Dataset records:
--------------------------------

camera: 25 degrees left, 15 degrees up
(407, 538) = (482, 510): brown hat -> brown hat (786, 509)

--------------------------------

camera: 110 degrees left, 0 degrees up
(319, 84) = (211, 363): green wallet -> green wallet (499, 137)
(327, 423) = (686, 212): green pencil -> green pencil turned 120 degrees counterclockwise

--------------------------------

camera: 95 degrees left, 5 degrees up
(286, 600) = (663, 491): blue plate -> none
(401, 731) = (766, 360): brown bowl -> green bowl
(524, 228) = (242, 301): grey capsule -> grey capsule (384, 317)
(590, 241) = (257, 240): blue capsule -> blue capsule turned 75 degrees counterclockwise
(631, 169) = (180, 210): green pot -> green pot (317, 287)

--------------------------------

Work item:
Please return a copy of each line in the entries that has the string "left".

Solution:
camera: 25 degrees left, 15 degrees up
camera: 110 degrees left, 0 degrees up
camera: 95 degrees left, 5 degrees up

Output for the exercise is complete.